:: EXTRACTED INFORMATION ::
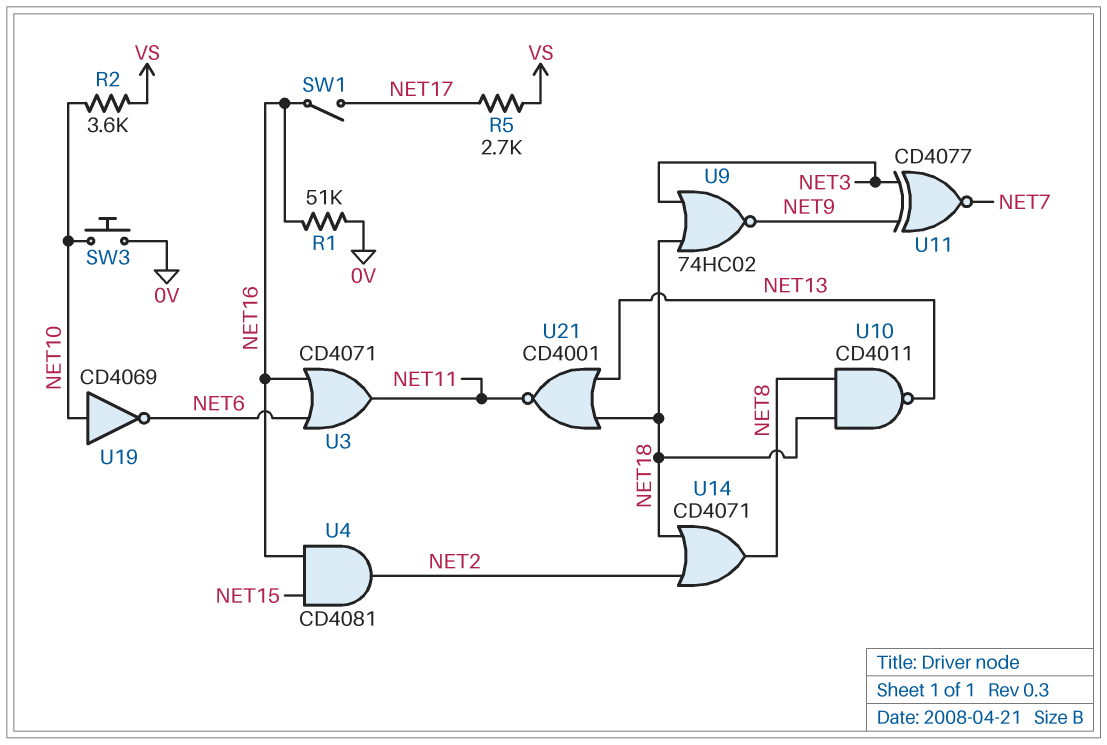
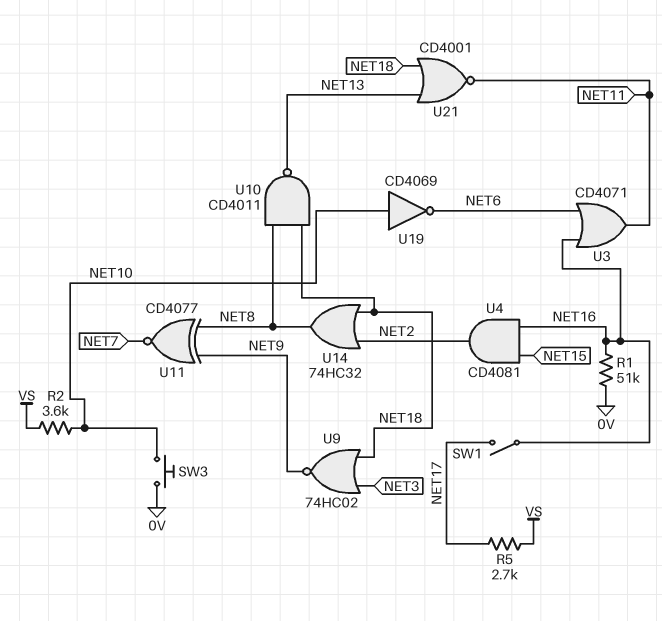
U11: XNOR CD4077 (in NET3, in NET9, out NET7) -> XNOR CD4077 (in NET8, in NET9, out NET7)
U14: OR CD4071 (in NET2, in NET18, out NET8) -> OR 74HC32 (in NET2, in NET18, out NET8)

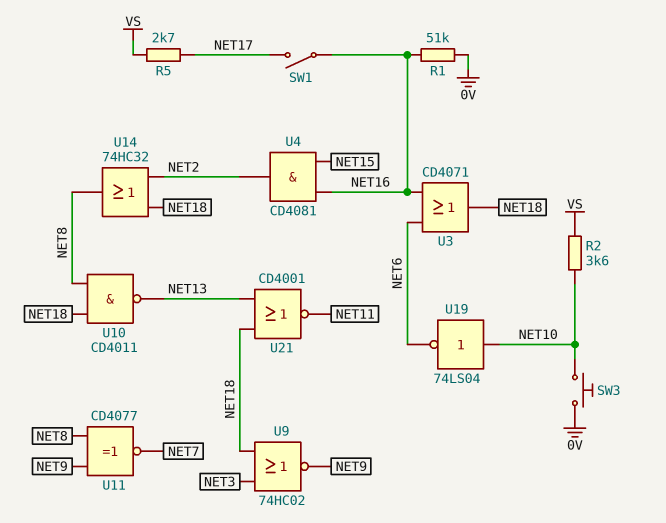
U3: OR CD4071 (in NET6, in NET16, out NET11) -> OR CD4071 (in NET6, in NET16, out NET18)
U19: NOT CD4069 (in NET10, out NET6) -> NOT 74LS04 (in NET10, out NET6)

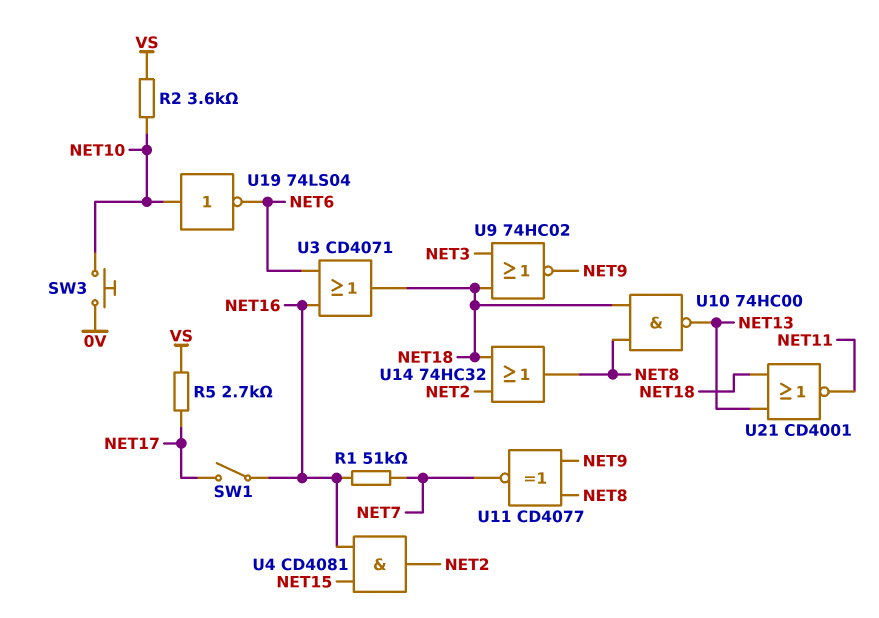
R1: 51k (0V, NET16) -> 51k (NET7, NET16)
U10: NAND CD4011 (in NET8, in NET18, out NET13) -> NAND 74HC00 (in NET8, in NET18, out NET13)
:::
● **REQUIRED ACTION**
Could you write out every line above exactly as it stands, with no images?

● **EXPECTED OUTPUT**
U11: XNOR CD4077 (in NET3, in NET9, out NET7) -> XNOR CD4077 (in NET8, in NET9, out NET7)
U14: OR CD4071 (in NET2, in NET18, out NET8) -> OR 74HC32 (in NET2, in NET18, out NET8)

U3: OR CD4071 (in NET6, in NET16, out NET11) -> OR CD4071 (in NET6, in NET16, out NET18)
U19: NOT CD4069 (in NET10, out NET6) -> NOT 74LS04 (in NET10, out NET6)

R1: 51k (0V, NET16) -> 51k (NET7, NET16)
U10: NAND CD4011 (in NET8, in NET18, out NET13) -> NAND 74HC00 (in NET8, in NET18, out NET13)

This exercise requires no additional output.